Required action
Below are records; report the number of lines in them that include the word "Herz", with no other text.

--- START ---

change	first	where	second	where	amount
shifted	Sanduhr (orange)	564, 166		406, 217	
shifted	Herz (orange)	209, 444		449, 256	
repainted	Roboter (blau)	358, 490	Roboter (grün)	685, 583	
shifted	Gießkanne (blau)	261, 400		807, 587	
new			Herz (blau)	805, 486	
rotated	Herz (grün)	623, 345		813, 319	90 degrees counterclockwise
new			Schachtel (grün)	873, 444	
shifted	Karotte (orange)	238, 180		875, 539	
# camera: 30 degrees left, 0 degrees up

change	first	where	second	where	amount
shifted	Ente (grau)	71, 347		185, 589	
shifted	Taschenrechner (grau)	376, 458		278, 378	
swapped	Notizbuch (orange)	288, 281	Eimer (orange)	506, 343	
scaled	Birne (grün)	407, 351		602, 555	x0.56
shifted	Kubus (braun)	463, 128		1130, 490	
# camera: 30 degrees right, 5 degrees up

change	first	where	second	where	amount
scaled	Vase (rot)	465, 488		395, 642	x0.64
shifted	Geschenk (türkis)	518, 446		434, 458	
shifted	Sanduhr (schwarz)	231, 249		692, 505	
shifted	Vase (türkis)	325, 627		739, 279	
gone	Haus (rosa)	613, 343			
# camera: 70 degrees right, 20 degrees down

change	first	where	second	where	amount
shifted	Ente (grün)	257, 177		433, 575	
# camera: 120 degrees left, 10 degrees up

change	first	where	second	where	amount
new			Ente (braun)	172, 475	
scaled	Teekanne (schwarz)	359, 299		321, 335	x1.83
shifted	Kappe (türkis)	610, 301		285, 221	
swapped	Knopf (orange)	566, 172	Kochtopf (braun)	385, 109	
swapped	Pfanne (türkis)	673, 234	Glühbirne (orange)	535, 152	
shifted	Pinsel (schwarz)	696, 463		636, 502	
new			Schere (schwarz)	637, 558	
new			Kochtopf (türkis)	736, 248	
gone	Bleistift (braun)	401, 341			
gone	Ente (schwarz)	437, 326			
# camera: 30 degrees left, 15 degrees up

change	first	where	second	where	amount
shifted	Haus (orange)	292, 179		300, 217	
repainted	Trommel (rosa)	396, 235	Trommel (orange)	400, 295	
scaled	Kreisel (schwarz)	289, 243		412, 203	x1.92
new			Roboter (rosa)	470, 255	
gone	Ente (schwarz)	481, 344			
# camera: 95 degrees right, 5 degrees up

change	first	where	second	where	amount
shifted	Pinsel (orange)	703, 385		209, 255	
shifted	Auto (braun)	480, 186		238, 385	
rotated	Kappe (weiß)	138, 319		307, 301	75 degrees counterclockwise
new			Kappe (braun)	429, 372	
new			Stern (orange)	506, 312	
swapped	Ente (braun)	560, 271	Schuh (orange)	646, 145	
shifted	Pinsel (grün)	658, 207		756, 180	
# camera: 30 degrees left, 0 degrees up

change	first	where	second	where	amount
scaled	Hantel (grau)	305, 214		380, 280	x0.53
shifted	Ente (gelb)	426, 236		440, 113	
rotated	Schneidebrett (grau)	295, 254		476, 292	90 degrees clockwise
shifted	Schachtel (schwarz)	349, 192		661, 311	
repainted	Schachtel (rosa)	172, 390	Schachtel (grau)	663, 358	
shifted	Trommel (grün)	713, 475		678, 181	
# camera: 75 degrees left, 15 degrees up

--- END ---

Output for this task
3